◆ LISTED RECORDS:
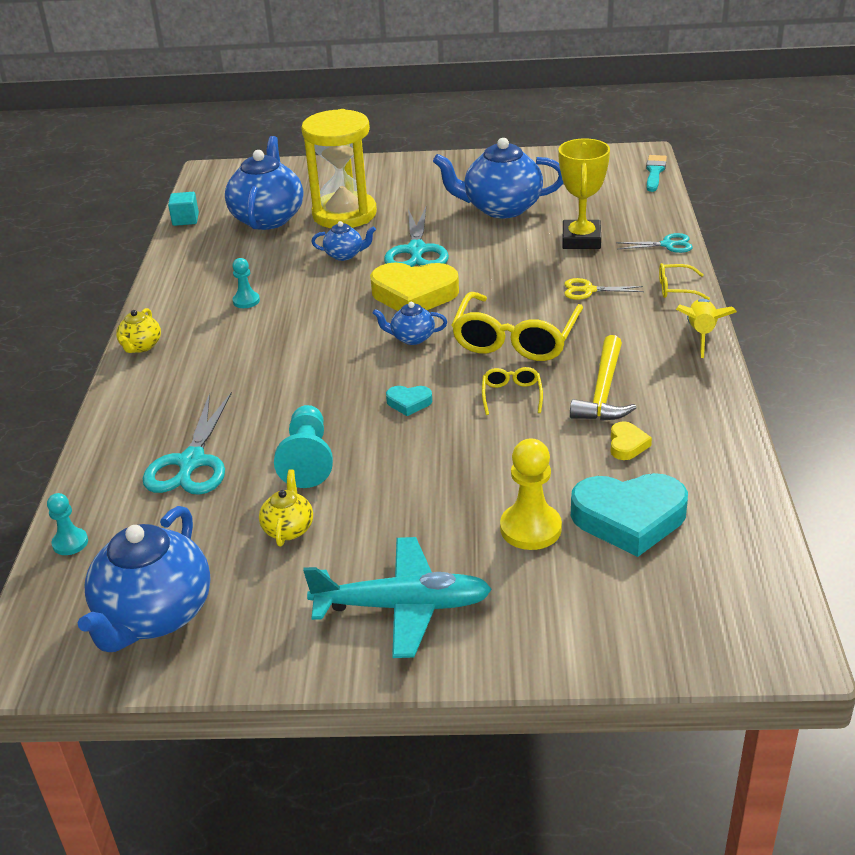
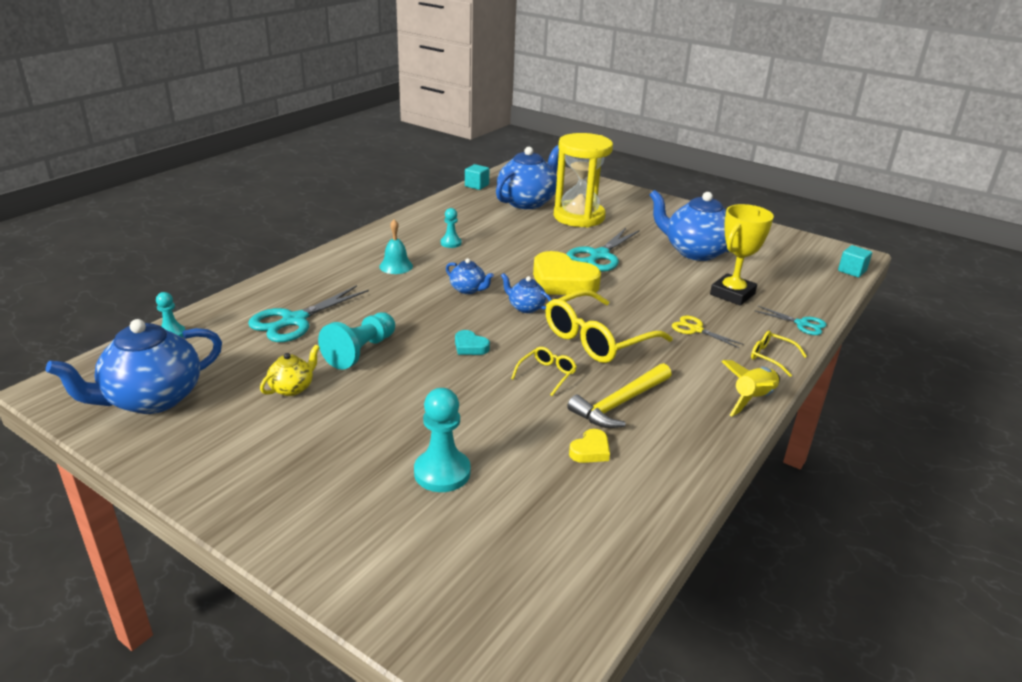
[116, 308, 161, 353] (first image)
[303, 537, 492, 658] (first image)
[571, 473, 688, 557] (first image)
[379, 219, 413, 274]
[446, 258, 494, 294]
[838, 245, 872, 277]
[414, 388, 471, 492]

◆ EXERCISE:
From the first line to the last, repeat the records exactly and skip the pictures.

◆ RESULT FOR THIS TASK:
[116, 308, 161, 353] (first image)
[303, 537, 492, 658] (first image)
[571, 473, 688, 557] (first image)
[379, 219, 413, 274]
[446, 258, 494, 294]
[838, 245, 872, 277]
[414, 388, 471, 492]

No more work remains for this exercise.